**DIRECTIONS**
In the records below, find the line containing "red heart 217,125" and the line containing "red ruler 457,562"; please repeat exactly the lines from one to the other, both included, and nothing more.

**DATA TO EXAMINE**
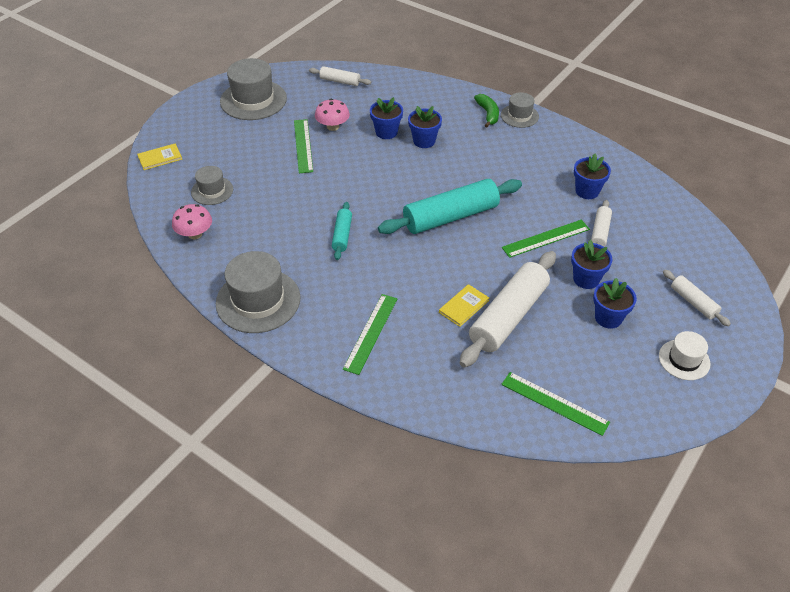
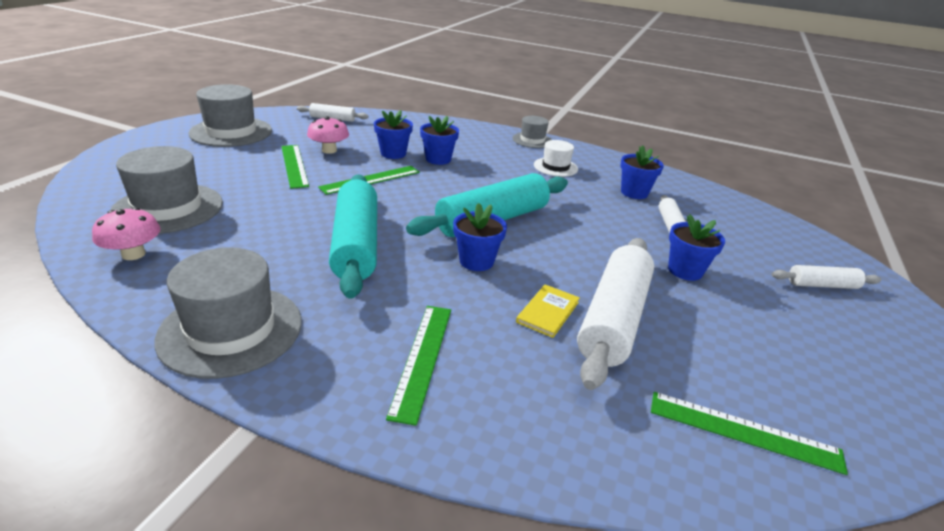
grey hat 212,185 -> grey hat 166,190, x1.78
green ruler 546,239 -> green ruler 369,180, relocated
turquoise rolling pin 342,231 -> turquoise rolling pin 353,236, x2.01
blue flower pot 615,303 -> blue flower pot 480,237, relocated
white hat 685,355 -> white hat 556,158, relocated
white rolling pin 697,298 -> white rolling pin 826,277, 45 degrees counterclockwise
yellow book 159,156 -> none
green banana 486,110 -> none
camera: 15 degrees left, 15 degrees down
--
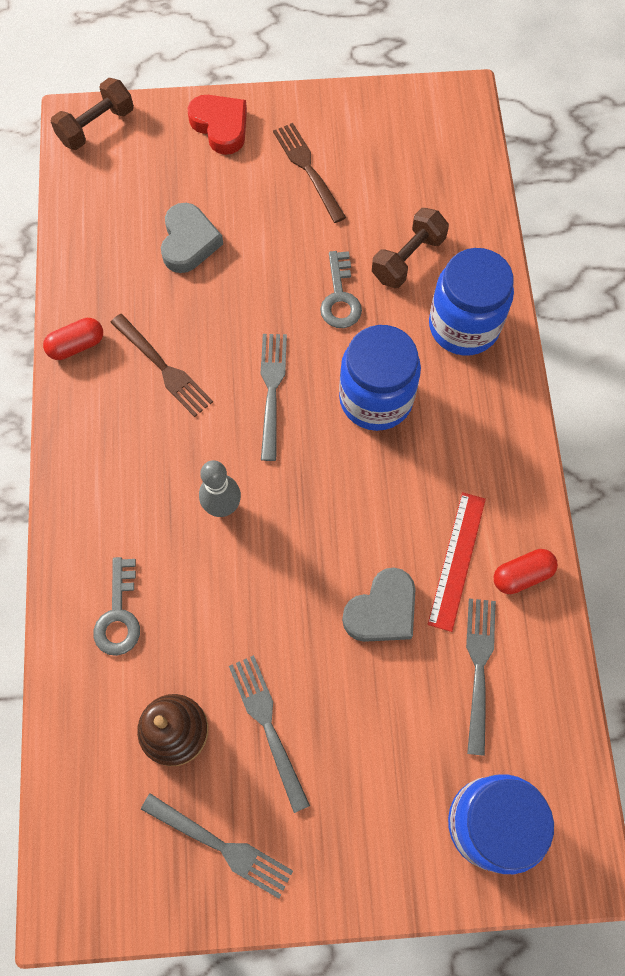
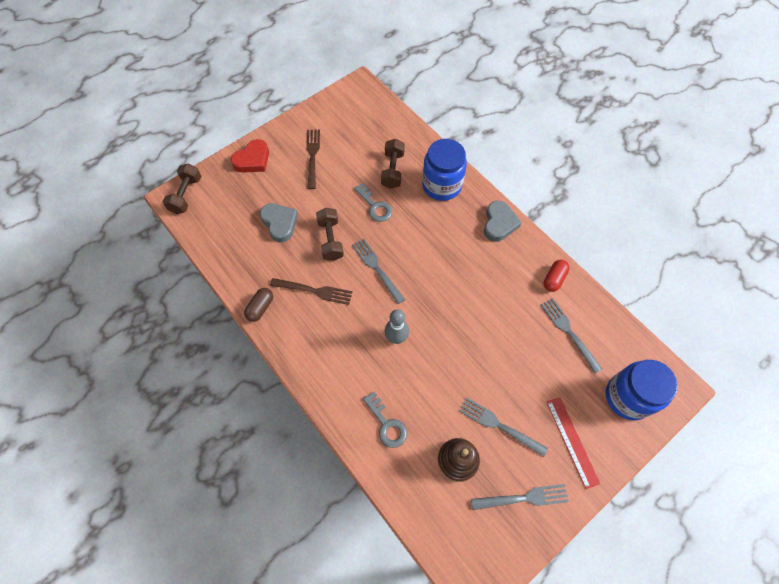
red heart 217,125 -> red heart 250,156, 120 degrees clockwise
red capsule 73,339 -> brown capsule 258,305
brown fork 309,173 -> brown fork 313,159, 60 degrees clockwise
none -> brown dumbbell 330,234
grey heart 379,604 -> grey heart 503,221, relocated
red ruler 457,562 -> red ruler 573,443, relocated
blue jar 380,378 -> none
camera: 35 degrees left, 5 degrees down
--
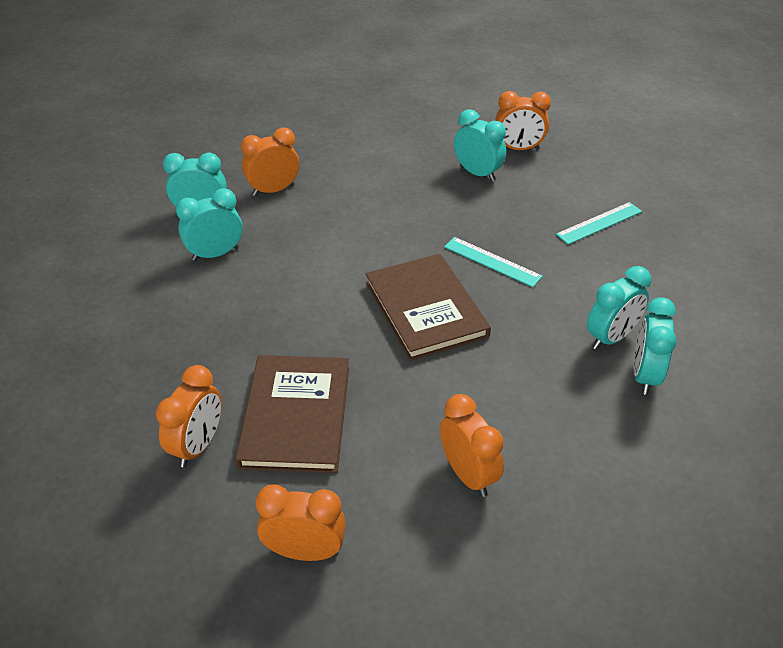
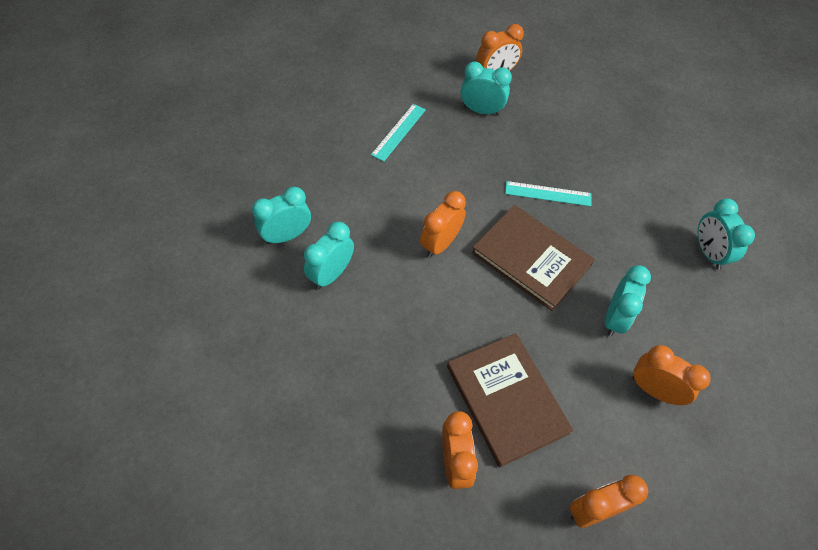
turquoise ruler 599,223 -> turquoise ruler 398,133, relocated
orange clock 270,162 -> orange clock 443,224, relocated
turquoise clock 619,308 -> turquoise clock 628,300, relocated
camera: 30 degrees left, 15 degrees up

**RESULT BELOW**
red heart 217,125 -> red heart 250,156, 120 degrees clockwise
red capsule 73,339 -> brown capsule 258,305
brown fork 309,173 -> brown fork 313,159, 60 degrees clockwise
none -> brown dumbbell 330,234
grey heart 379,604 -> grey heart 503,221, relocated
red ruler 457,562 -> red ruler 573,443, relocated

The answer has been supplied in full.